> [RECORDS]:

::::::::

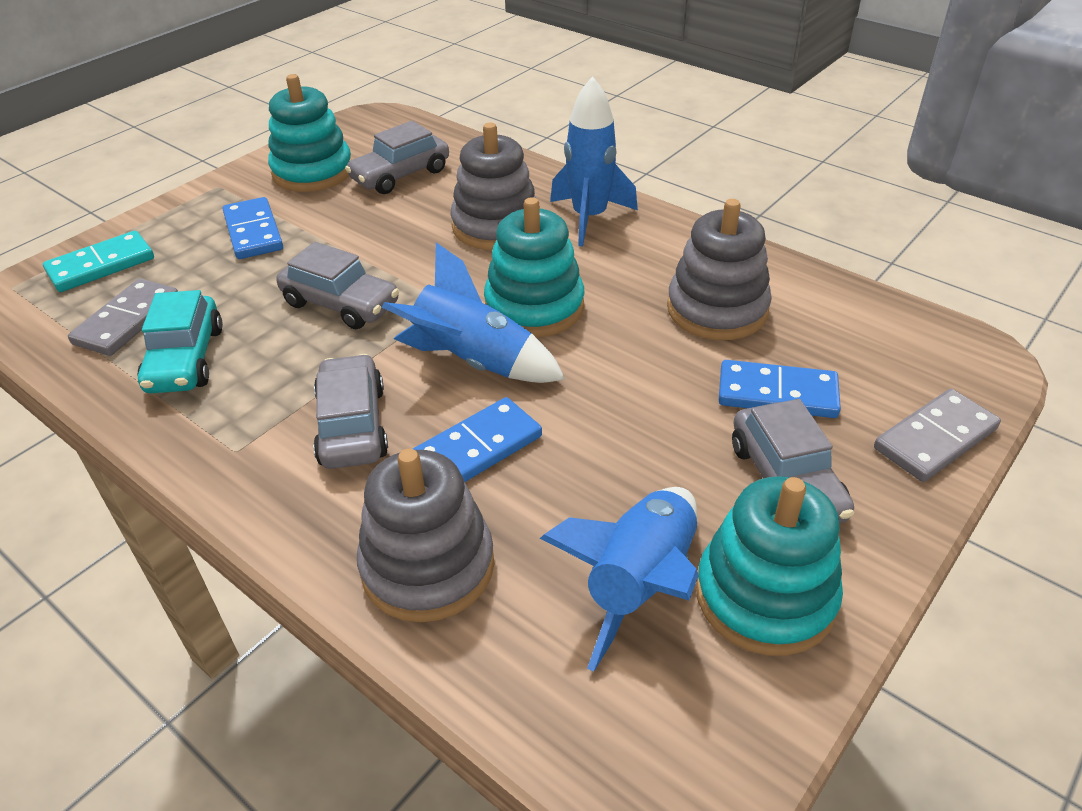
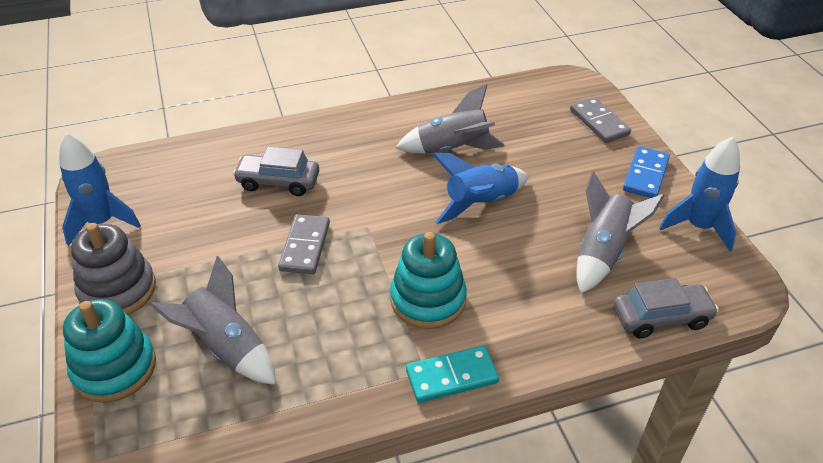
blue domino: 3 -> 1
grey car: 4 -> 2
grey rocket: 0 -> 3
grey stacking toy: 3 -> 1
turquoise car: 1 -> 0
turquoise stacking toy: 3 -> 2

::::::::

> [TASK REQUIREMENTS]: All that is needed is the line containing "grey car: 4 -> 2" and each line after it to the end of the data above, set down exactly.

> [SOLUTION TO THE EXERCISE]:
grey car: 4 -> 2
grey rocket: 0 -> 3
grey stacking toy: 3 -> 1
turquoise car: 1 -> 0
turquoise stacking toy: 3 -> 2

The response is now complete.